- Directive -
From the data below, copy out every line in which the word "pink" occurs.

- Task inputs -
****************************************

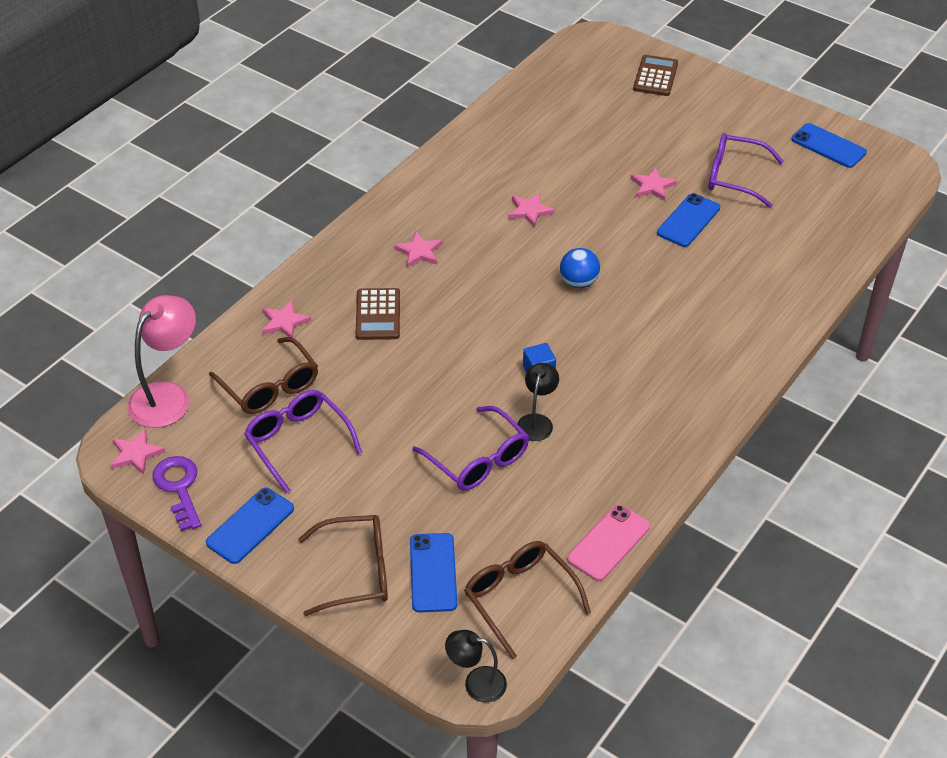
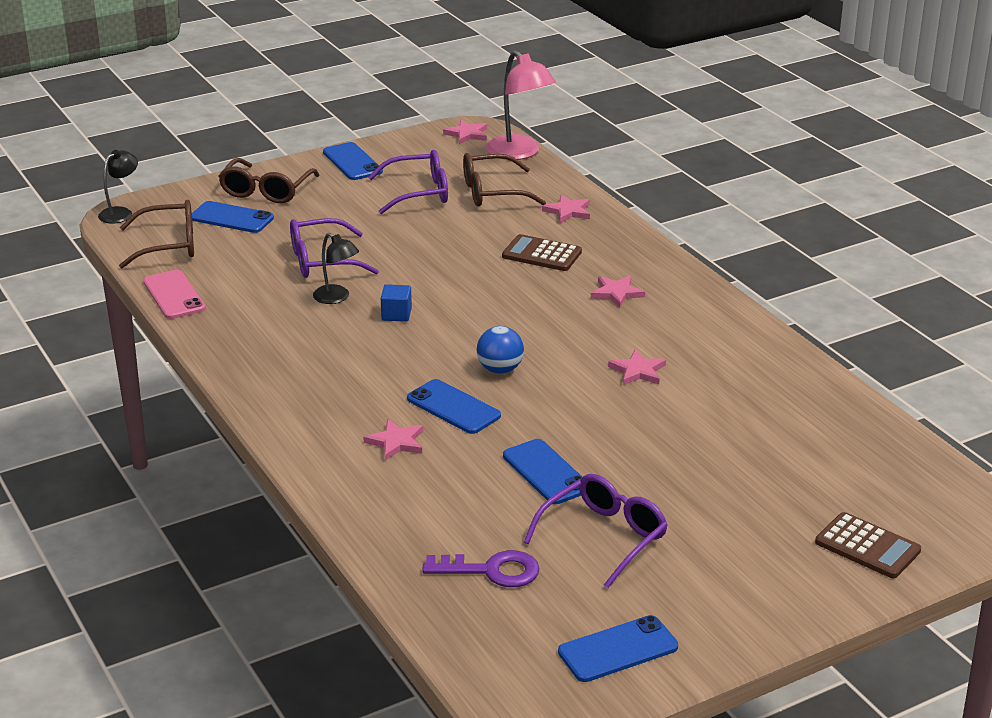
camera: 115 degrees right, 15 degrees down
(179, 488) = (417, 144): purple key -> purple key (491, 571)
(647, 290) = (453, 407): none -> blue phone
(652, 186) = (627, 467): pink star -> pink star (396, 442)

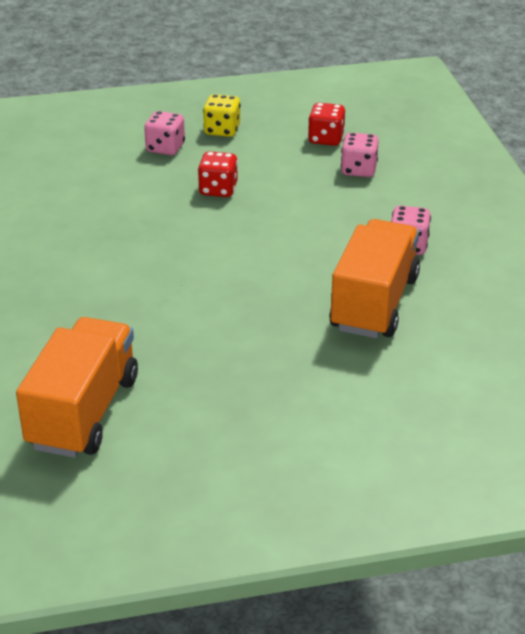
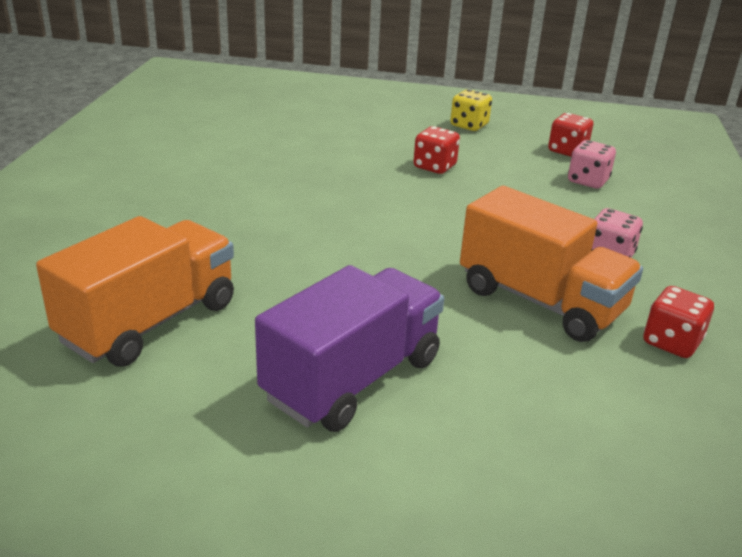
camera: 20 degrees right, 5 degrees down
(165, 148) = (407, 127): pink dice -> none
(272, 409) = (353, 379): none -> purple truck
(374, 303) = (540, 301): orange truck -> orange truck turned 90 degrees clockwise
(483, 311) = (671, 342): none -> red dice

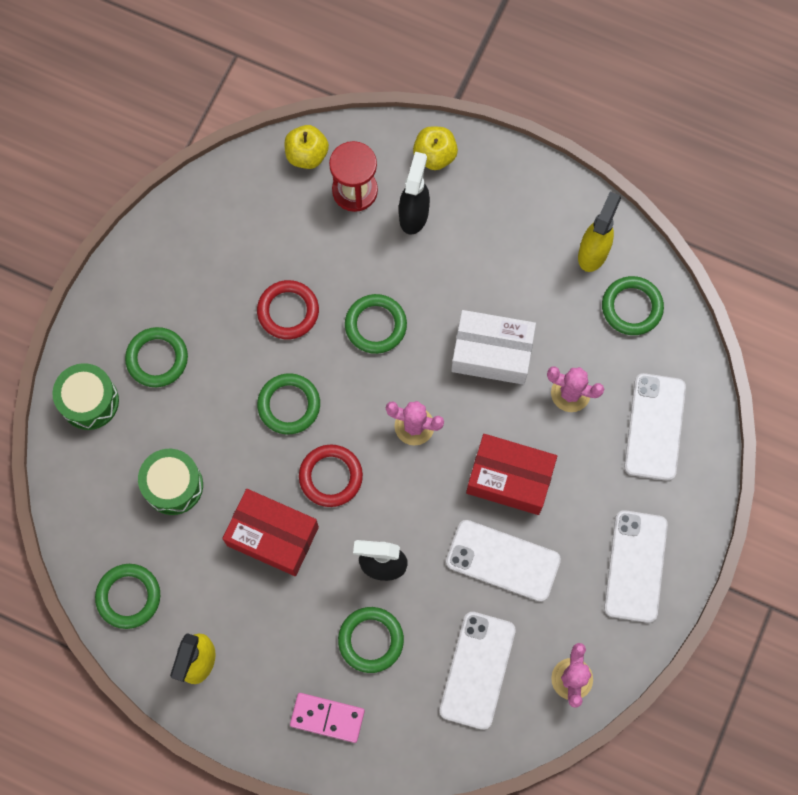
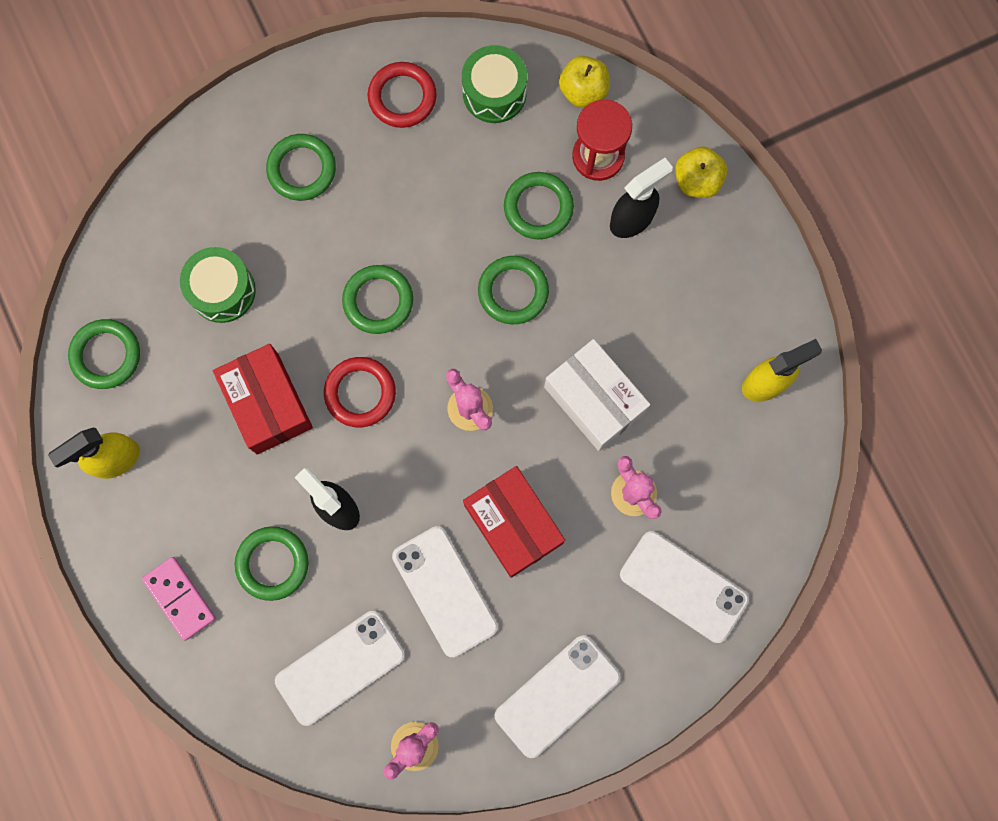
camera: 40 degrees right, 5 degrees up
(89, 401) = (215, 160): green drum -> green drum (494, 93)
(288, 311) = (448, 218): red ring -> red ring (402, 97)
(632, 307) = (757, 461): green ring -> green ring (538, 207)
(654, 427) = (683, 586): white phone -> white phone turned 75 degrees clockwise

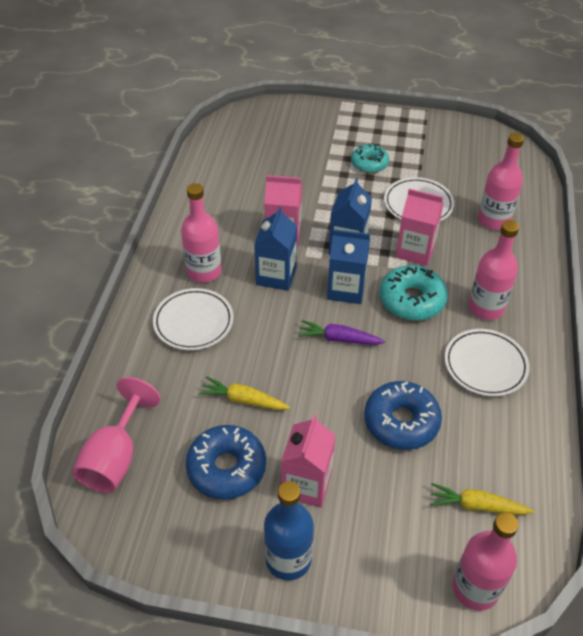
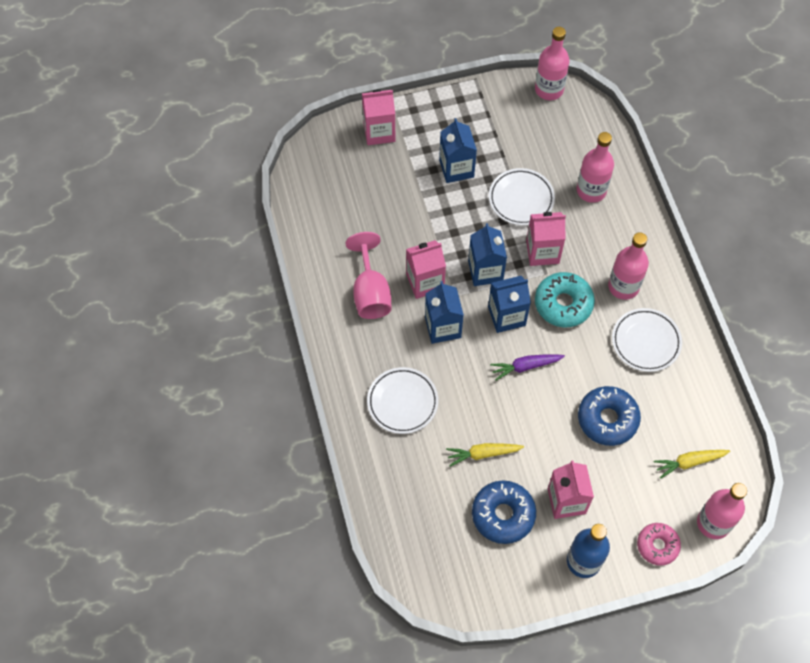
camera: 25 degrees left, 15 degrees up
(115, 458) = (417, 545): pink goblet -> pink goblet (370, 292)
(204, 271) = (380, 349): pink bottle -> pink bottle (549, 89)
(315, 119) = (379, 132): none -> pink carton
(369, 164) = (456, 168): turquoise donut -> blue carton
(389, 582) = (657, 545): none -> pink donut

****************************************

- Answer box -
(652, 186) = (627, 467): pink star -> pink star (396, 442)
(165, 148) = (407, 127): pink dice -> none
(115, 458) = (417, 545): pink goblet -> pink goblet (370, 292)
(204, 271) = (380, 349): pink bottle -> pink bottle (549, 89)
(315, 119) = (379, 132): none -> pink carton
(389, 582) = (657, 545): none -> pink donut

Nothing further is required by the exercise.